# Exercise instructions
Using the entries below, copy out all lines where "pink" is found.

# Records shown
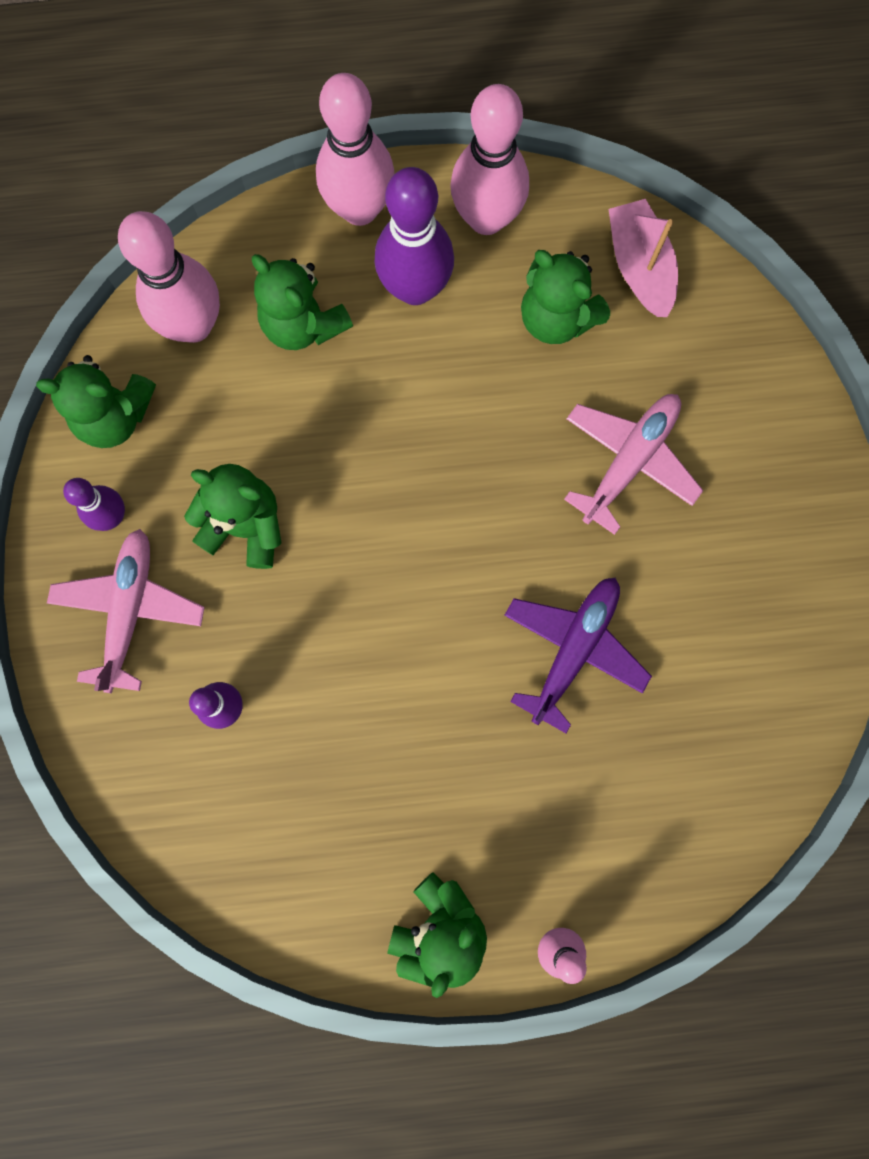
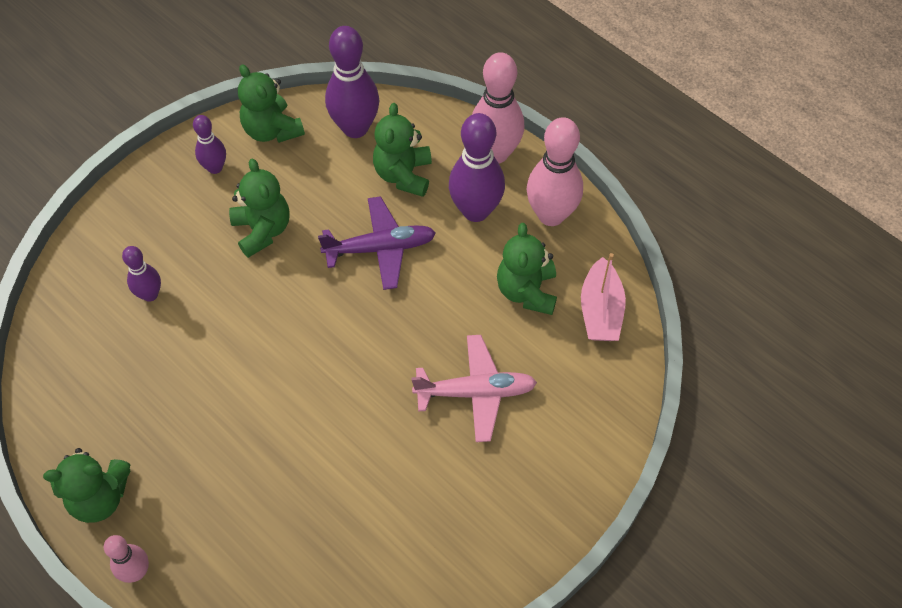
camera: 50 degrees right, 20 degrees down
(130, 609) = (169, 212): pink plane -> none
(193, 325) = (355, 128): pink bowling pin -> purple bowling pin
(574, 649) = (332, 446): purple plane -> purple plane (381, 248)
(639, 266) = (600, 311): pink boat -> pink boat turned 150 degrees clockwise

# The answer
(130, 609) = (169, 212): pink plane -> none
(193, 325) = (355, 128): pink bowling pin -> purple bowling pin
(639, 266) = (600, 311): pink boat -> pink boat turned 150 degrees clockwise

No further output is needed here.